* Problem statement *
Please restate each line of the data that follows word for word, skipping any image.
--- Data provided Enclosed Below ---
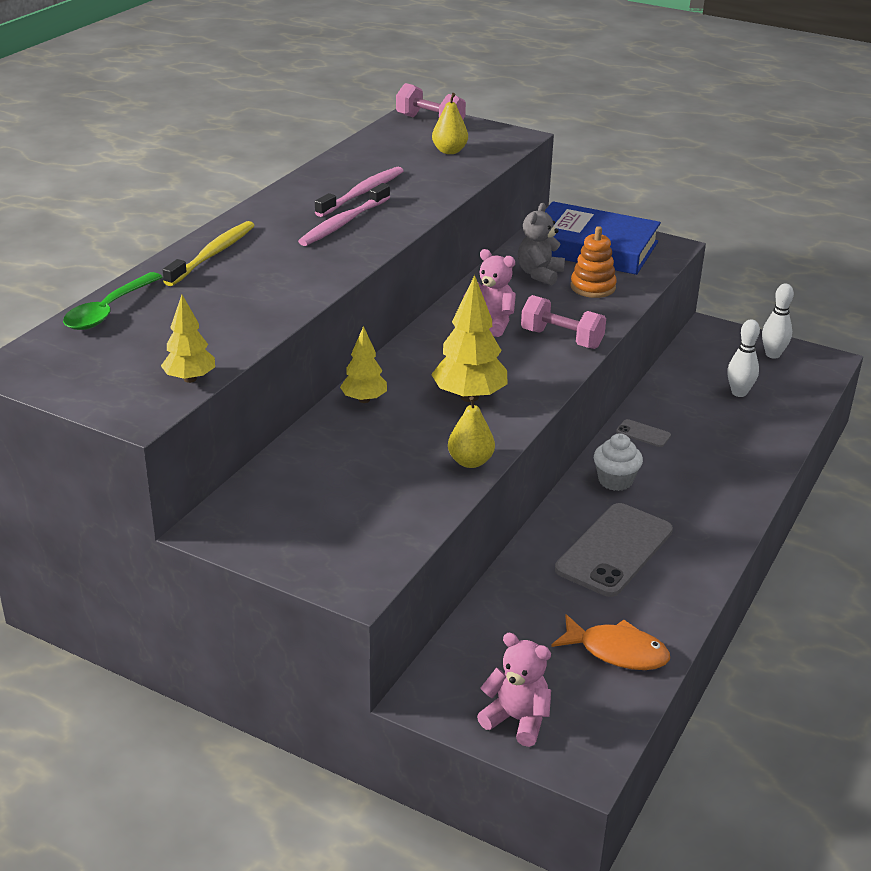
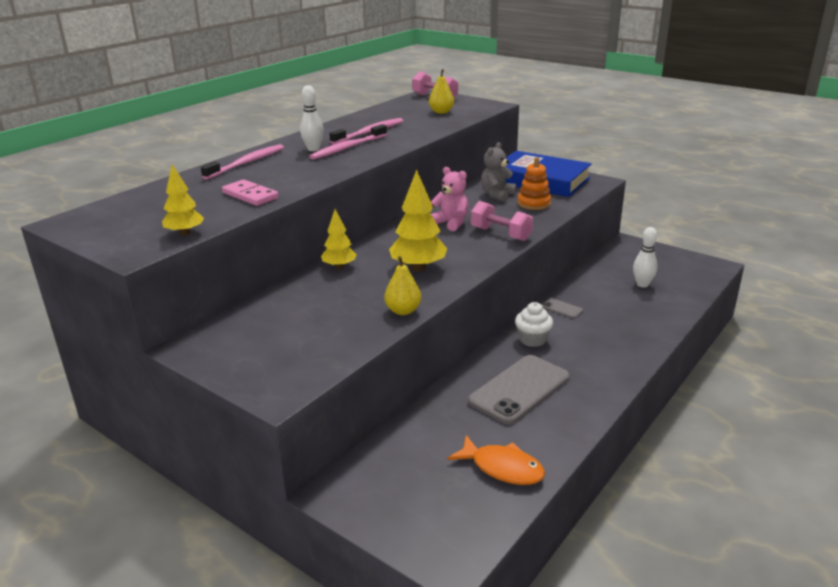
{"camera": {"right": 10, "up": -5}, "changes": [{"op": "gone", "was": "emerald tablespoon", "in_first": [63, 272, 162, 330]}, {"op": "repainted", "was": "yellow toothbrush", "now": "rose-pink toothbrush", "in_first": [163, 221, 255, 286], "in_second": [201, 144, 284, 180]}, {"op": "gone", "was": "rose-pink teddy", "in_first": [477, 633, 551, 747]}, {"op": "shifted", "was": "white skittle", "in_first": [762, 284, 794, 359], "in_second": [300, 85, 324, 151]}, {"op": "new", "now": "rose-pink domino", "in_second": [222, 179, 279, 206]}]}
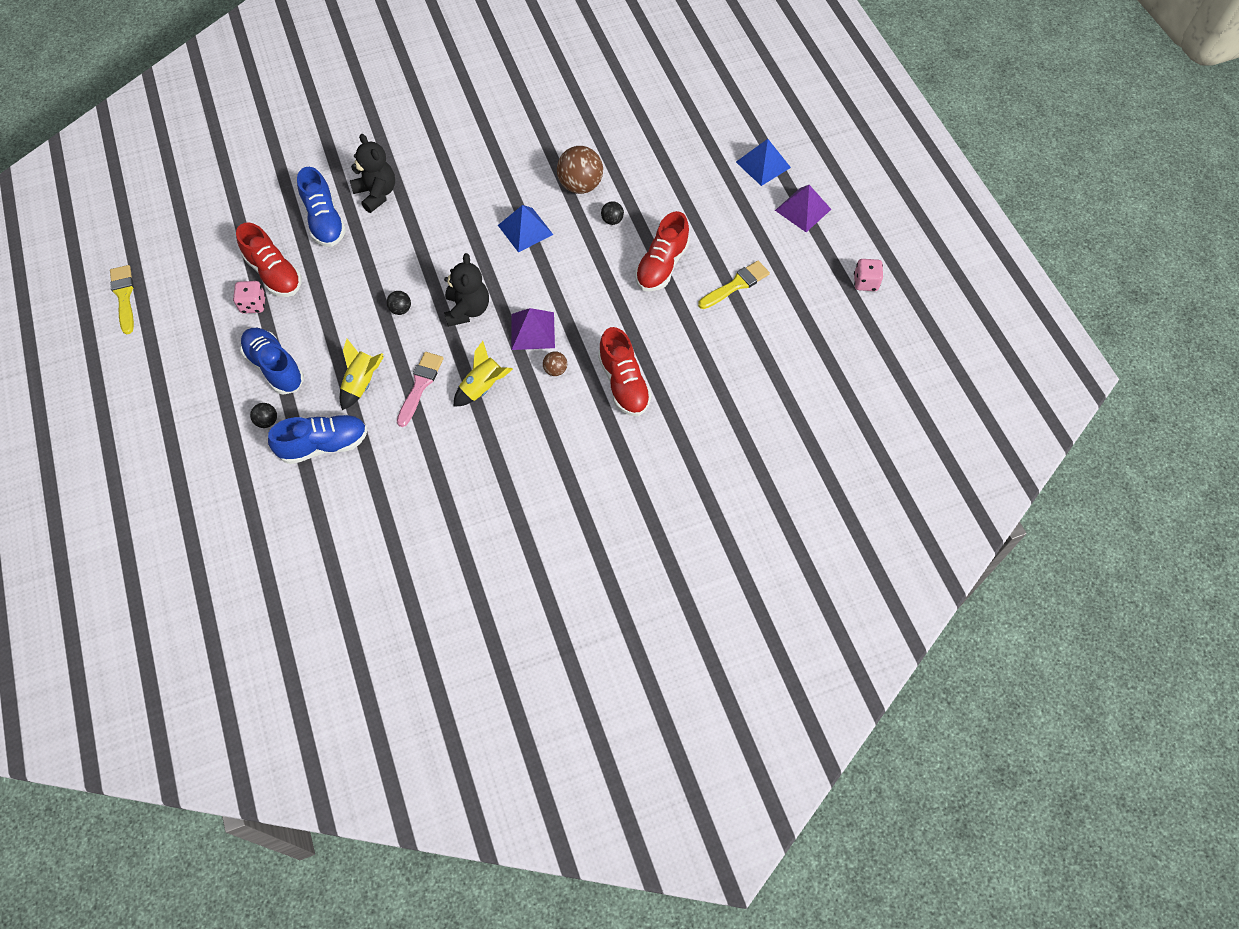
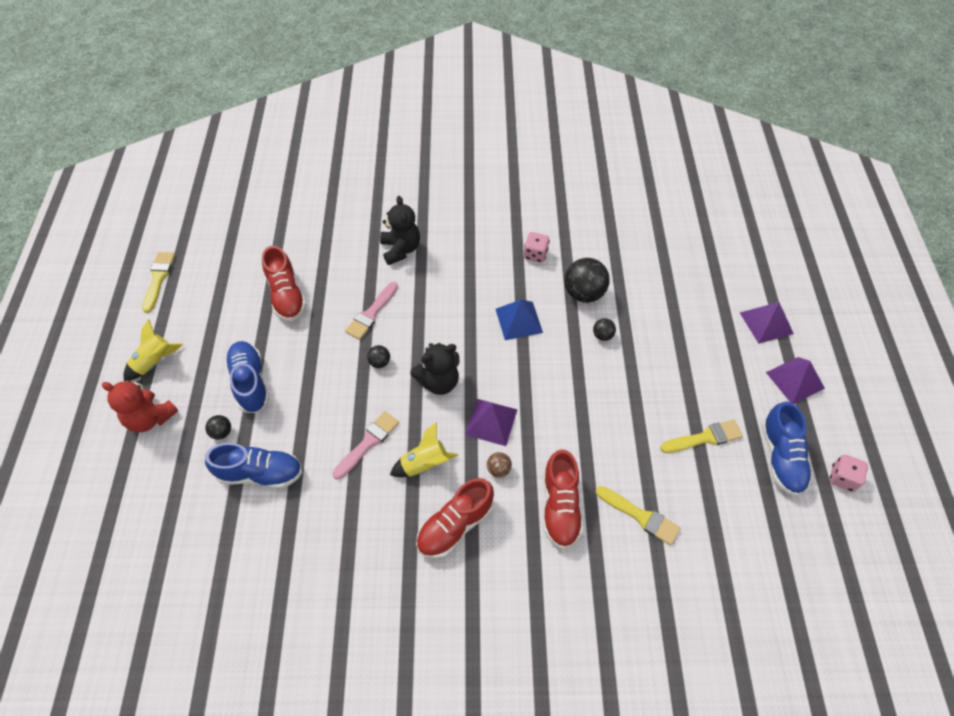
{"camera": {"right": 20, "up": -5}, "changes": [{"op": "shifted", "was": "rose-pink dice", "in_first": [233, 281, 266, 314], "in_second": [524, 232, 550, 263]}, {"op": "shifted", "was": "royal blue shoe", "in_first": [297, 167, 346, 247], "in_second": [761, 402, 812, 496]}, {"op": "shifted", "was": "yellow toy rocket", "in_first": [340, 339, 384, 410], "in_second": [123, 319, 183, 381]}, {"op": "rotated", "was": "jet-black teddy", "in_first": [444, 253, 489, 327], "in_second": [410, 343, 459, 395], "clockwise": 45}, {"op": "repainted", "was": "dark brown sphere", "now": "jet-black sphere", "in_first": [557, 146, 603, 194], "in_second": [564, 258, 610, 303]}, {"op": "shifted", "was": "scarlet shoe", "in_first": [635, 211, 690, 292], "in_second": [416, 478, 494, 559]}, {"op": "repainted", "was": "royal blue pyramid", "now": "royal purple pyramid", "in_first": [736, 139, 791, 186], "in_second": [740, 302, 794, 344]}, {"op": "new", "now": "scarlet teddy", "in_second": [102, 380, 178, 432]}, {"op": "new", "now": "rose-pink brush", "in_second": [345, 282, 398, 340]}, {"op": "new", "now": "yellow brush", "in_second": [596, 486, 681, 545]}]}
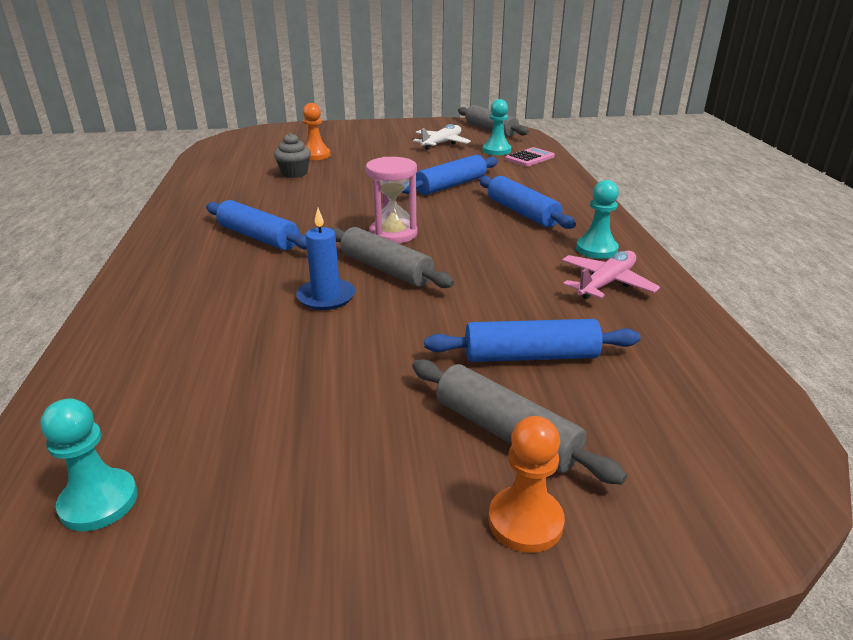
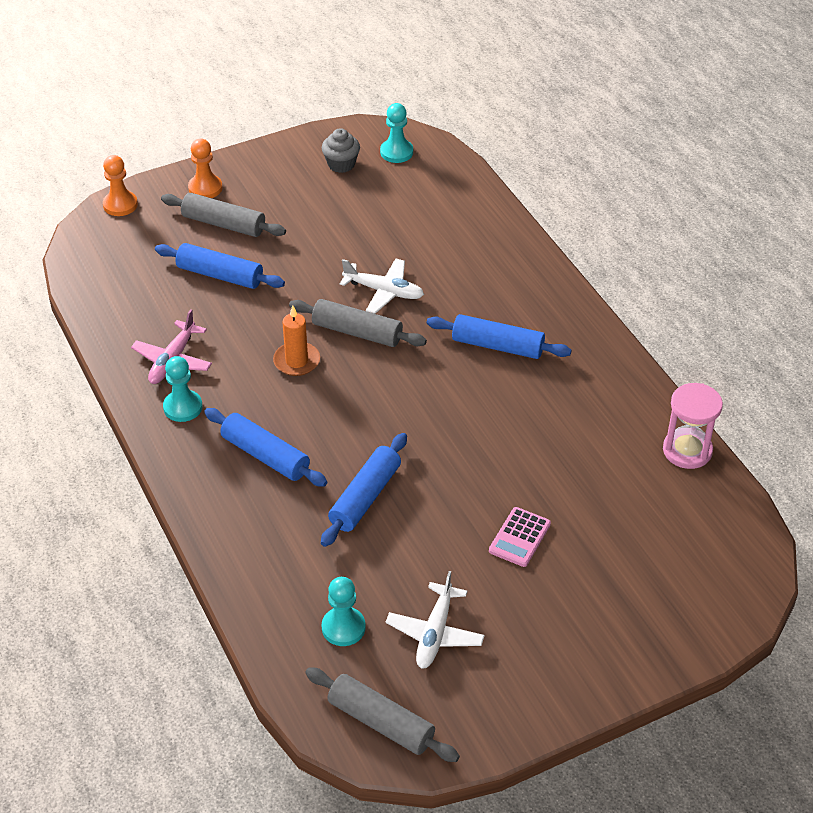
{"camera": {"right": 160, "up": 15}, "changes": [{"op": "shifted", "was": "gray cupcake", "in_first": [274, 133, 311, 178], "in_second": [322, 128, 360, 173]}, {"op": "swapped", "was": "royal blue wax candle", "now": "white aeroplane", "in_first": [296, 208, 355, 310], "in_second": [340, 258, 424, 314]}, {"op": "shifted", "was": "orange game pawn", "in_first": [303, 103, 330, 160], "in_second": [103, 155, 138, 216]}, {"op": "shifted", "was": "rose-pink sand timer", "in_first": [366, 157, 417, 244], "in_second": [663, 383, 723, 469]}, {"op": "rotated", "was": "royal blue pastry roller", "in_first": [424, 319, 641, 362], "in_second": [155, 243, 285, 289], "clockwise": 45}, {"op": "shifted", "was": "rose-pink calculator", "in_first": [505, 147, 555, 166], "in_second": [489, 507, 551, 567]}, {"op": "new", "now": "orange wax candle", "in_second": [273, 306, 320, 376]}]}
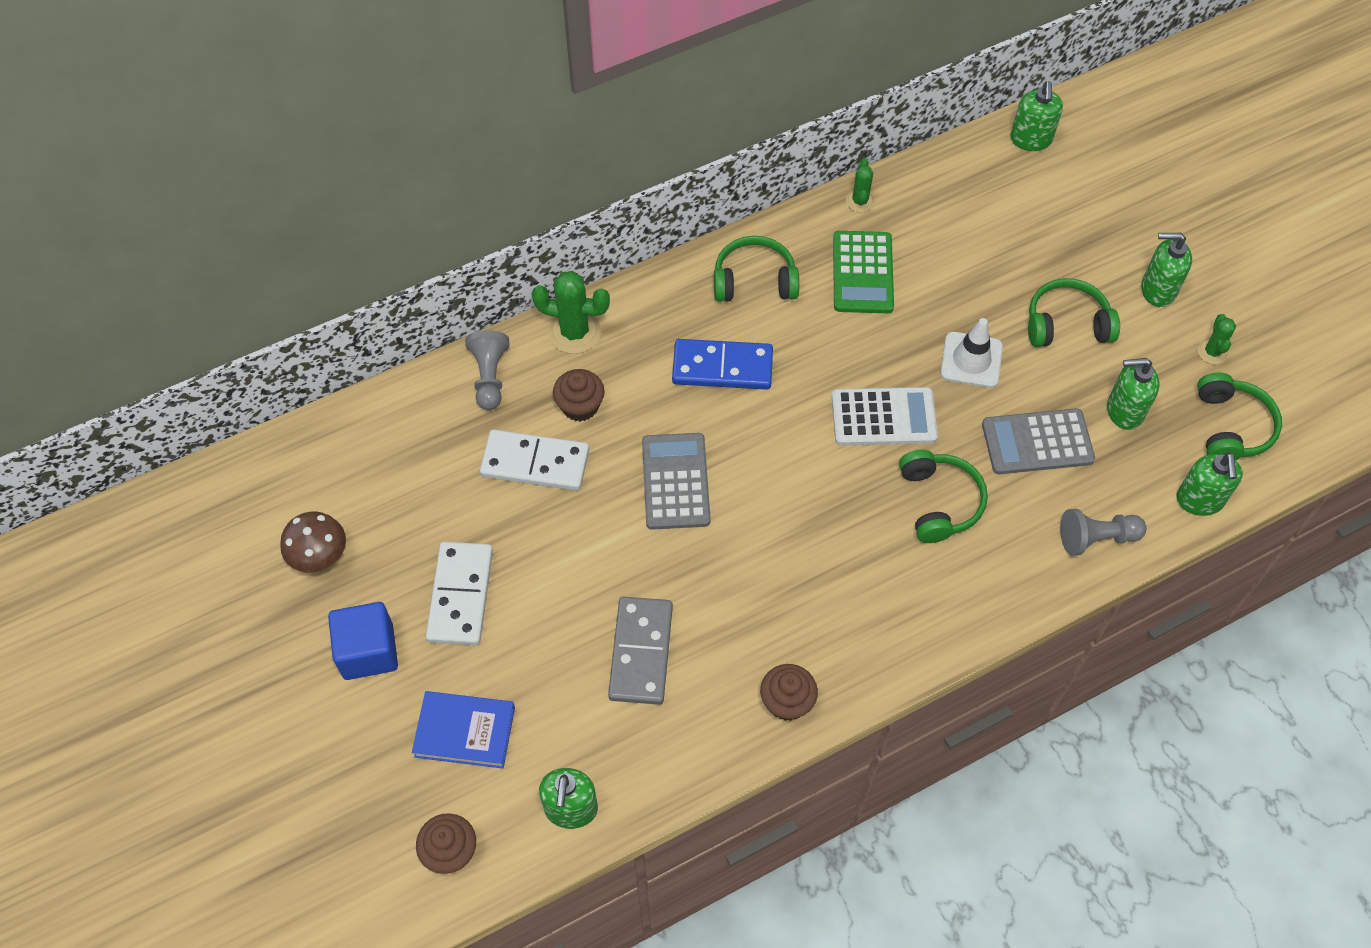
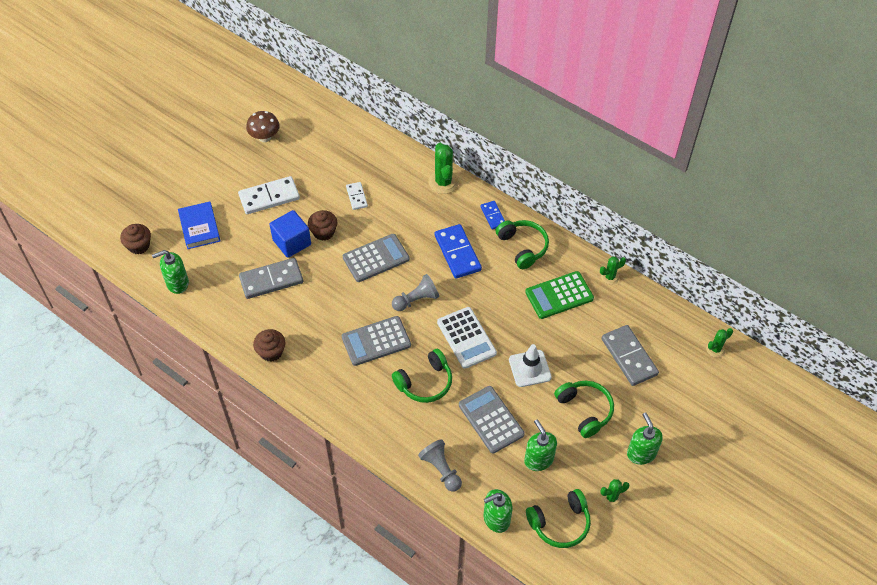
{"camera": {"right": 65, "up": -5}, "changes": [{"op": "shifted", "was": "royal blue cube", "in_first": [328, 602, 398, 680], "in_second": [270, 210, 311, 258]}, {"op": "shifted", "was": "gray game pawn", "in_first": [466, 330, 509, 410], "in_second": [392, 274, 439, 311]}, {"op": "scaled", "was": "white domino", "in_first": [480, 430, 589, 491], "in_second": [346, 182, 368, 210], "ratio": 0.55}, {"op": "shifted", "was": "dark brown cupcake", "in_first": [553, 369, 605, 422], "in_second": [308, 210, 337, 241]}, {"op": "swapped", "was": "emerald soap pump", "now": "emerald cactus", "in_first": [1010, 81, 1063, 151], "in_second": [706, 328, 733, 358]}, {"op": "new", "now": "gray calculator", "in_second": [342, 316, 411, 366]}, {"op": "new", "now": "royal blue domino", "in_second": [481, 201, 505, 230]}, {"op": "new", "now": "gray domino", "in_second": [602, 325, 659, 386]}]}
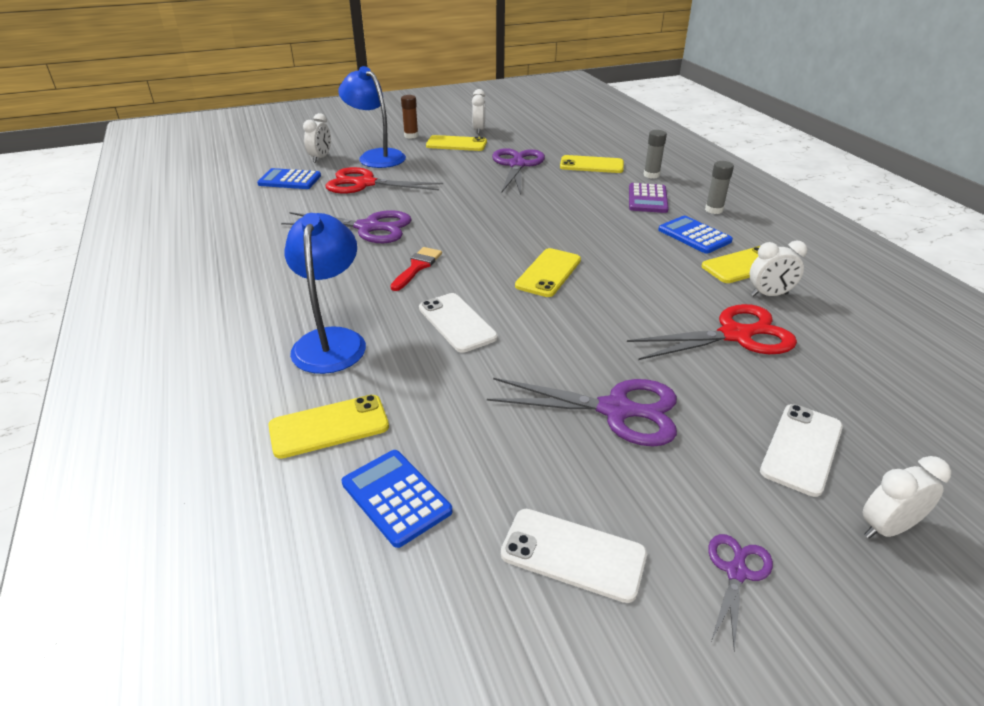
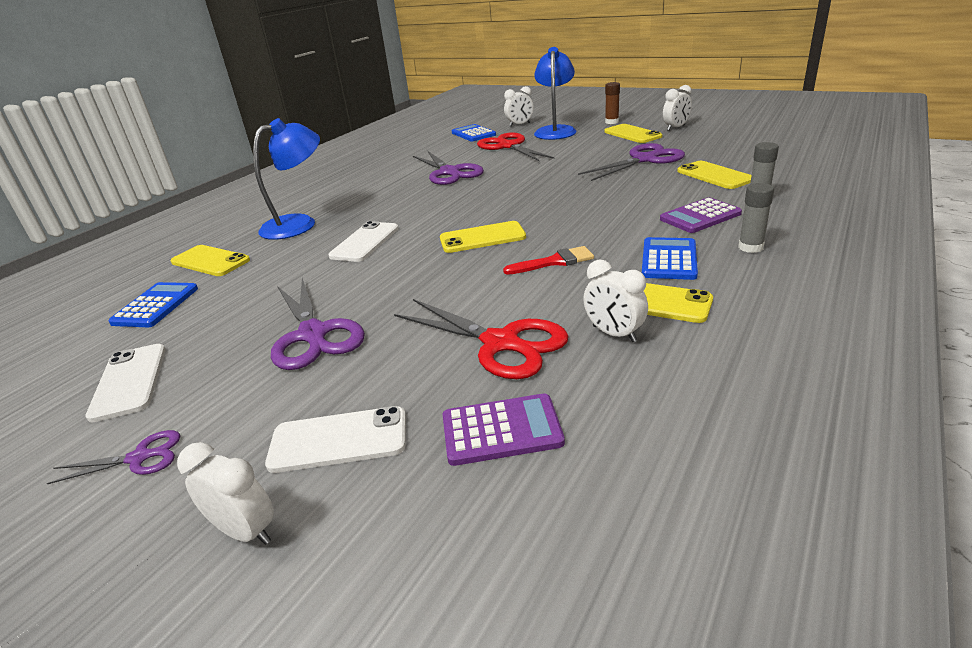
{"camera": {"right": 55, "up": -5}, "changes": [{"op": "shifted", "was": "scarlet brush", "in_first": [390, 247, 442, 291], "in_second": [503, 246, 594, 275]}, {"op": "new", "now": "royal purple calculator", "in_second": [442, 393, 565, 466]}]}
--- End of Enclosed Data provided ---
* Answer space *
{"camera": {"right": 10, "up": -5}, "changes": [{"op": "gone", "was": "emerald tablespoon", "in_first": [63, 272, 162, 330]}, {"op": "repainted", "was": "yellow toothbrush", "now": "rose-pink toothbrush", "in_first": [163, 221, 255, 286], "in_second": [201, 144, 284, 180]}, {"op": "gone", "was": "rose-pink teddy", "in_first": [477, 633, 551, 747]}, {"op": "shifted", "was": "white skittle", "in_first": [762, 284, 794, 359], "in_second": [300, 85, 324, 151]}, {"op": "new", "now": "rose-pink domino", "in_second": [222, 179, 279, 206]}]}
{"camera": {"right": 20, "up": -5}, "changes": [{"op": "shifted", "was": "rose-pink dice", "in_first": [233, 281, 266, 314], "in_second": [524, 232, 550, 263]}, {"op": "shifted", "was": "royal blue shoe", "in_first": [297, 167, 346, 247], "in_second": [761, 402, 812, 496]}, {"op": "shifted", "was": "yellow toy rocket", "in_first": [340, 339, 384, 410], "in_second": [123, 319, 183, 381]}, {"op": "rotated", "was": "jet-black teddy", "in_first": [444, 253, 489, 327], "in_second": [410, 343, 459, 395], "clockwise": 45}, {"op": "repainted", "was": "dark brown sphere", "now": "jet-black sphere", "in_first": [557, 146, 603, 194], "in_second": [564, 258, 610, 303]}, {"op": "shifted", "was": "scarlet shoe", "in_first": [635, 211, 690, 292], "in_second": [416, 478, 494, 559]}, {"op": "repainted", "was": "royal blue pyramid", "now": "royal purple pyramid", "in_first": [736, 139, 791, 186], "in_second": [740, 302, 794, 344]}, {"op": "new", "now": "scarlet teddy", "in_second": [102, 380, 178, 432]}, {"op": "new", "now": "rose-pink brush", "in_second": [345, 282, 398, 340]}, {"op": "new", "now": "yellow brush", "in_second": [596, 486, 681, 545]}]}
{"camera": {"right": 160, "up": 15}, "changes": [{"op": "shifted", "was": "gray cupcake", "in_first": [274, 133, 311, 178], "in_second": [322, 128, 360, 173]}, {"op": "swapped", "was": "royal blue wax candle", "now": "white aeroplane", "in_first": [296, 208, 355, 310], "in_second": [340, 258, 424, 314]}, {"op": "shifted", "was": "orange game pawn", "in_first": [303, 103, 330, 160], "in_second": [103, 155, 138, 216]}, {"op": "shifted", "was": "rose-pink sand timer", "in_first": [366, 157, 417, 244], "in_second": [663, 383, 723, 469]}, {"op": "rotated", "was": "royal blue pastry roller", "in_first": [424, 319, 641, 362], "in_second": [155, 243, 285, 289], "clockwise": 45}, {"op": "shifted", "was": "rose-pink calculator", "in_first": [505, 147, 555, 166], "in_second": [489, 507, 551, 567]}, {"op": "new", "now": "orange wax candle", "in_second": [273, 306, 320, 376]}]}
{"camera": {"right": 65, "up": -5}, "changes": [{"op": "shifted", "was": "royal blue cube", "in_first": [328, 602, 398, 680], "in_second": [270, 210, 311, 258]}, {"op": "shifted", "was": "gray game pawn", "in_first": [466, 330, 509, 410], "in_second": [392, 274, 439, 311]}, {"op": "scaled", "was": "white domino", "in_first": [480, 430, 589, 491], "in_second": [346, 182, 368, 210], "ratio": 0.55}, {"op": "shifted", "was": "dark brown cupcake", "in_first": [553, 369, 605, 422], "in_second": [308, 210, 337, 241]}, {"op": "swapped", "was": "emerald soap pump", "now": "emerald cactus", "in_first": [1010, 81, 1063, 151], "in_second": [706, 328, 733, 358]}, {"op": "new", "now": "gray calculator", "in_second": [342, 316, 411, 366]}, {"op": "new", "now": "royal blue domino", "in_second": [481, 201, 505, 230]}, {"op": "new", "now": "gray domino", "in_second": [602, 325, 659, 386]}]}
{"camera": {"right": 55, "up": -5}, "changes": [{"op": "shifted", "was": "scarlet brush", "in_first": [390, 247, 442, 291], "in_second": [503, 246, 594, 275]}, {"op": "new", "now": "royal purple calculator", "in_second": [442, 393, 565, 466]}]}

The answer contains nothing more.